Task goal
Set down all of the entries word for word, omitting the images they contain.

Record extracts
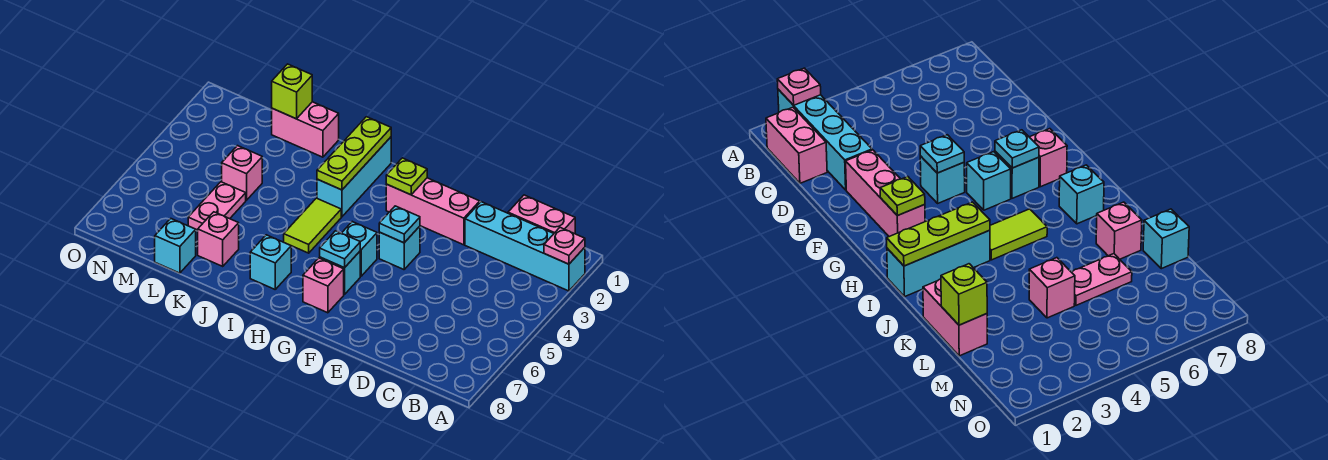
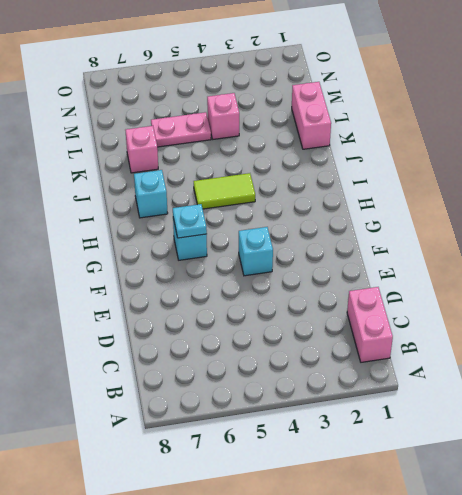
none -> cyan brick A2:D2 level 1
none -> pink brick E2:G2 level 1
none -> cyan brick G5 level 1

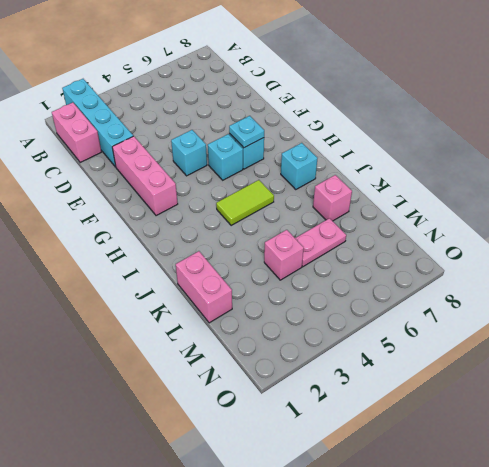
none -> pink brick G7 level 1
none -> cyan brick I1:I3 level 1
none -> cyan brick L8 level 1

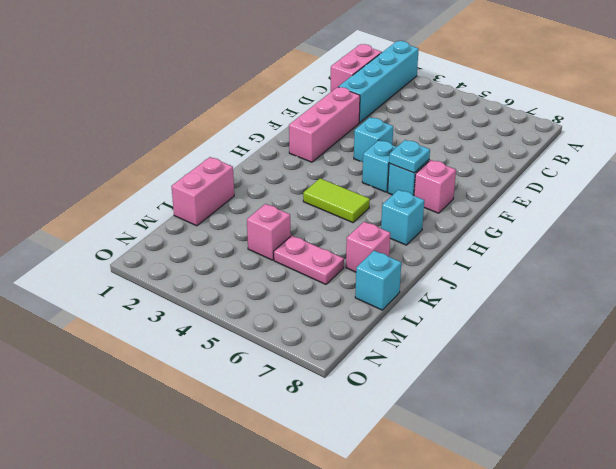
none -> cyan brick I1:I3 level 1
none -> pink plate A2 level 2
none -> cyan plate F4 level 2

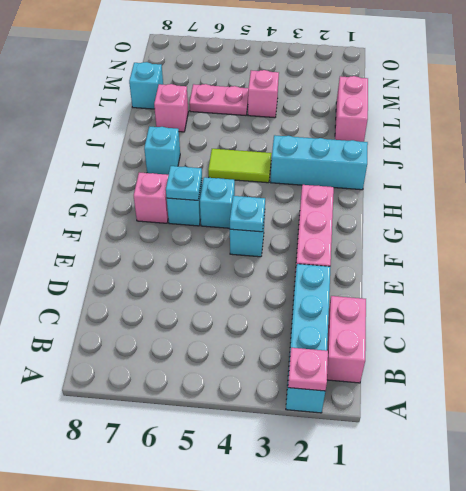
none -> lime plate G2 level 2
none -> lime plate I1:I3 level 2
none -> lime brick L1 level 2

Written response
none -> cyan brick A2:D2 level 1
none -> pink brick E2:G2 level 1
none -> cyan brick G5 level 1

none -> pink brick G7 level 1
none -> cyan brick I1:I3 level 1
none -> cyan brick L8 level 1

none -> cyan brick I1:I3 level 1
none -> pink plate A2 level 2
none -> cyan plate F4 level 2

none -> lime plate G2 level 2
none -> lime plate I1:I3 level 2
none -> lime brick L1 level 2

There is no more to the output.